Aim of the exercise
Lines in the records below that contain the word "black" must each be copied.

Shape state transition data:
......
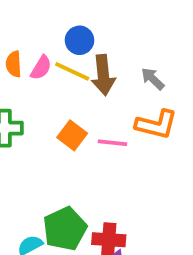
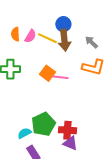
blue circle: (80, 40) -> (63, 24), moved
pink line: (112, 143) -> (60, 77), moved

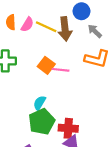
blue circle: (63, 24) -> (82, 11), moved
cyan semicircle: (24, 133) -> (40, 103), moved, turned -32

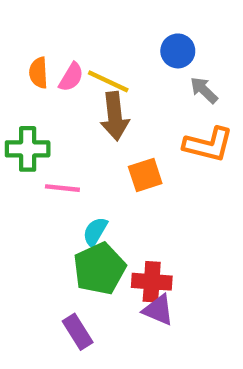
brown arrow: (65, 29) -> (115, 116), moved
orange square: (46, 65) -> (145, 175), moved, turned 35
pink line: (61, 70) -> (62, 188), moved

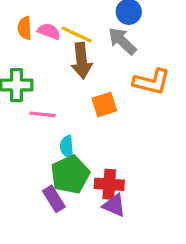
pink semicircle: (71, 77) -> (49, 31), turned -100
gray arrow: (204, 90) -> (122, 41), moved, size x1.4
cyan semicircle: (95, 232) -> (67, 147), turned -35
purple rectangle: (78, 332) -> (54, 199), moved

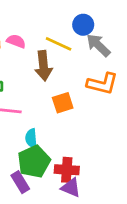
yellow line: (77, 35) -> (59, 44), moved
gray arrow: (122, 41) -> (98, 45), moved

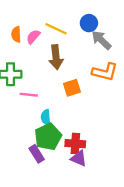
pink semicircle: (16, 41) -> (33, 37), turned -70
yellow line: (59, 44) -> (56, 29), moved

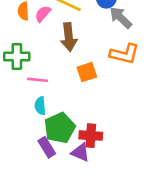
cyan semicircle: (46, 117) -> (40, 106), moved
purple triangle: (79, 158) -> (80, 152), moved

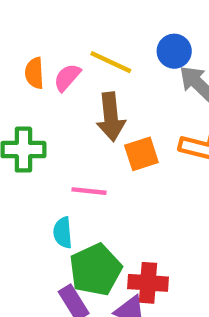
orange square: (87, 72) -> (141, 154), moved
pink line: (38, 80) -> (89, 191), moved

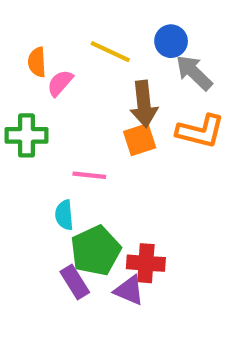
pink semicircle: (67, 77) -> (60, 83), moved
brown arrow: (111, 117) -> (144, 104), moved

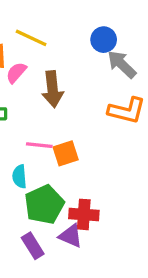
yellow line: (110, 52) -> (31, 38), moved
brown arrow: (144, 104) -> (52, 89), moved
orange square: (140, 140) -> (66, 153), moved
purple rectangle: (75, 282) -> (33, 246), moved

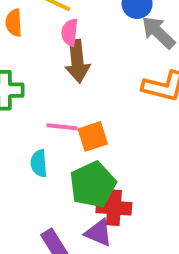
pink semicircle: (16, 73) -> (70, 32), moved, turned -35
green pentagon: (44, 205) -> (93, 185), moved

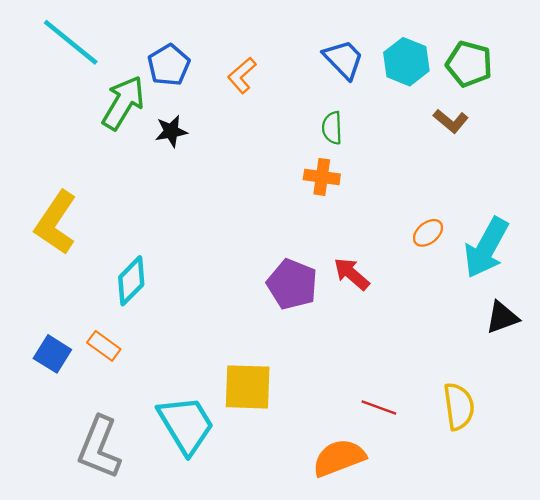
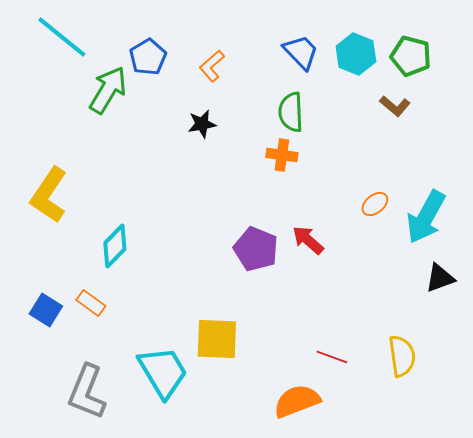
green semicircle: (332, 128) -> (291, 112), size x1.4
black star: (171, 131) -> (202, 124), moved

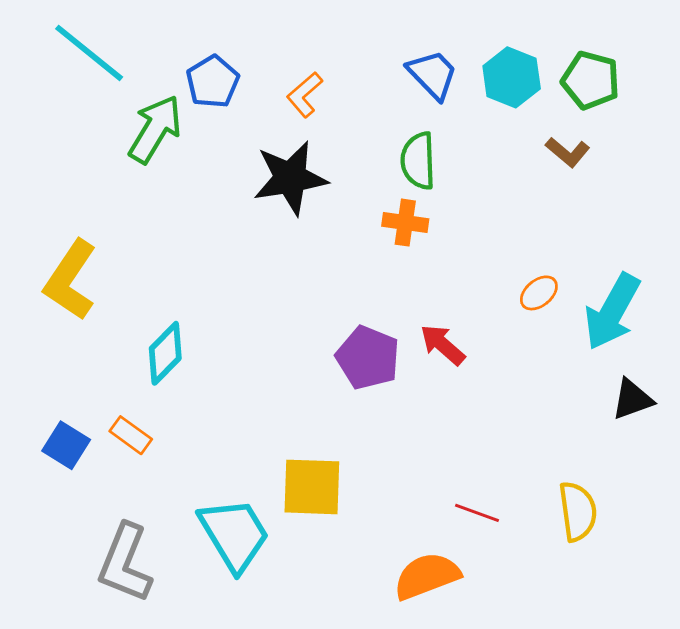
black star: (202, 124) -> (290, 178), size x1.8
......
Written response
black star: (171, 131) -> (202, 124), moved
black star: (202, 124) -> (290, 178), size x1.8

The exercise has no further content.